━━ EXTRACTED DATA
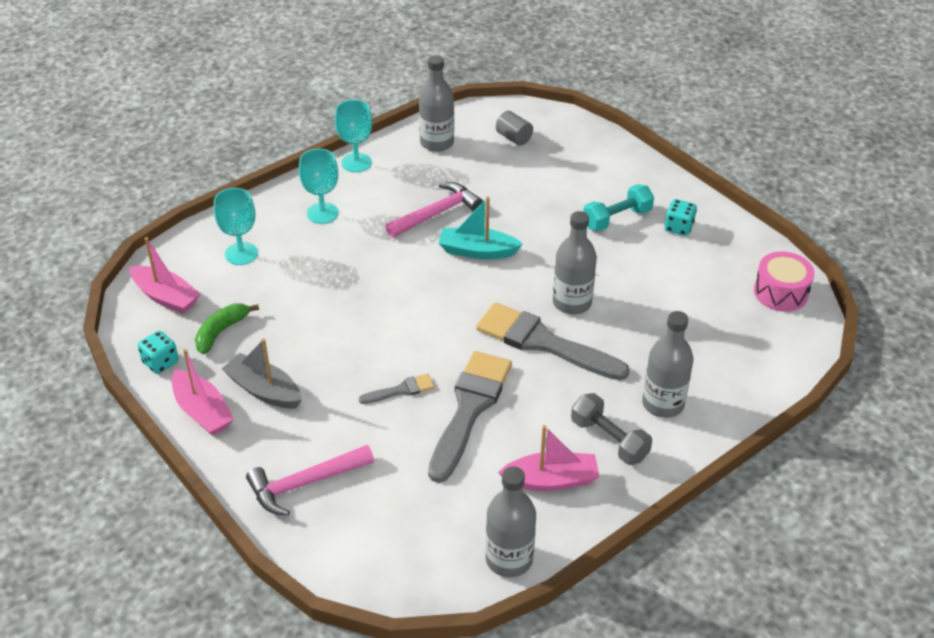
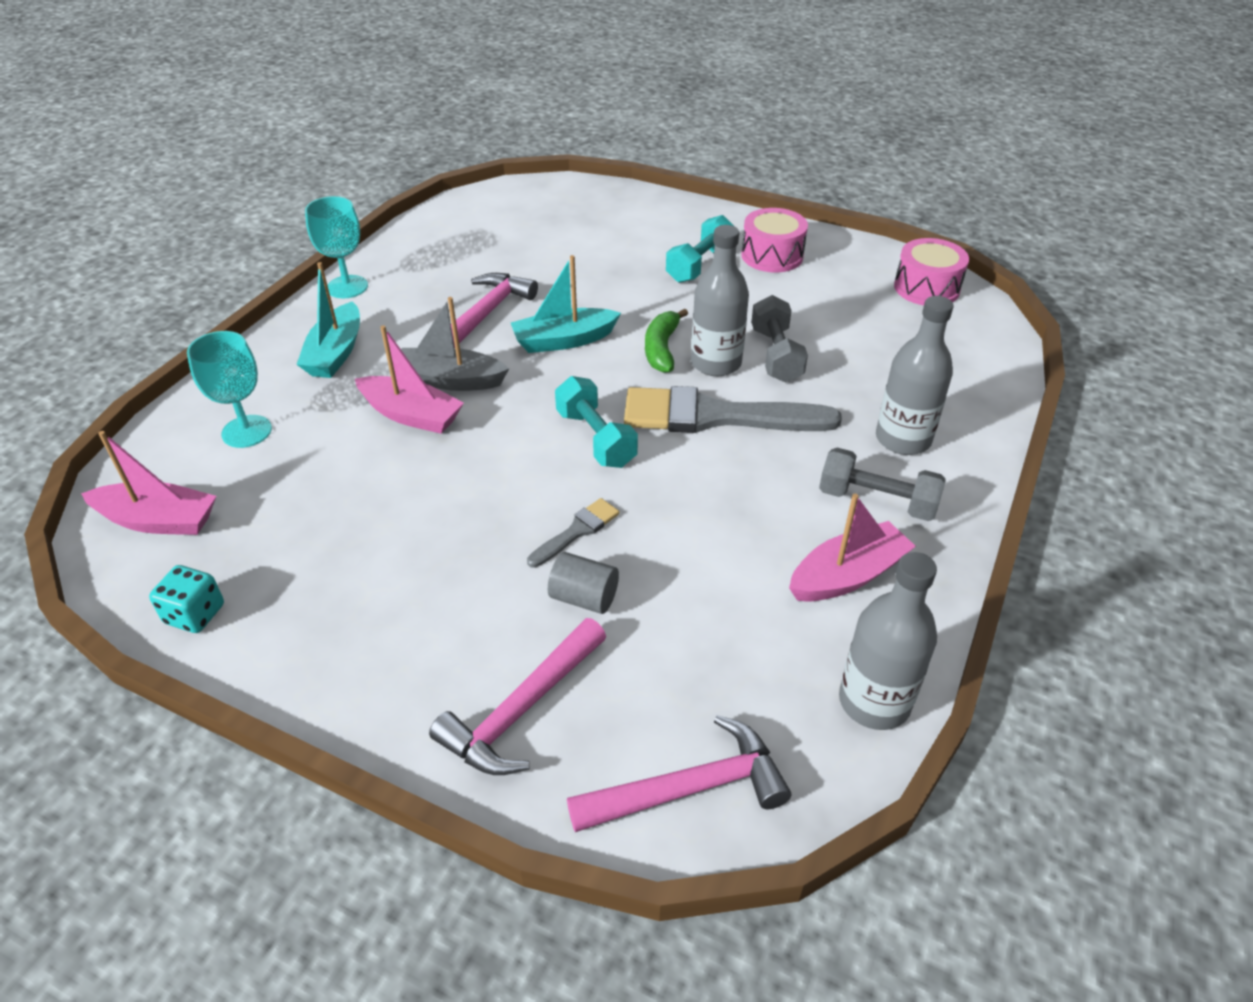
camera: 25 degrees left, 0 degrees up
(202, 411) = (301, 662): pink boat -> pink boat (411, 415)
(221, 331) = (271, 540): green banana -> green banana (662, 349)
(264, 390) = (381, 598): grey boat -> grey boat (450, 380)
(322, 213) = (336, 353): turquoise goblet -> turquoise boat
(369, 561) = (689, 788): none -> pink hammer
(437, 143) = (436, 242): grey bottle -> none
(452, 331) = (596, 438): none -> turquoise dumbbell
(469, 409) = (682, 524): grey brush -> none
(514, 138) = (525, 216): grey cylinder -> grey cylinder (584, 598)
(620, 310) = (776, 355): none -> grey dumbbell
(678, 227) = (772, 256): turquoise dice -> pink drum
━━━━
Apart from the pictures, all of the data must be duplicated exactly as shown above.

camera: 25 degrees left, 0 degrees up
(202, 411) = (301, 662): pink boat -> pink boat (411, 415)
(221, 331) = (271, 540): green banana -> green banana (662, 349)
(264, 390) = (381, 598): grey boat -> grey boat (450, 380)
(322, 213) = (336, 353): turquoise goblet -> turquoise boat
(369, 561) = (689, 788): none -> pink hammer
(437, 143) = (436, 242): grey bottle -> none
(452, 331) = (596, 438): none -> turquoise dumbbell
(469, 409) = (682, 524): grey brush -> none
(514, 138) = (525, 216): grey cylinder -> grey cylinder (584, 598)
(620, 310) = (776, 355): none -> grey dumbbell
(678, 227) = (772, 256): turquoise dice -> pink drum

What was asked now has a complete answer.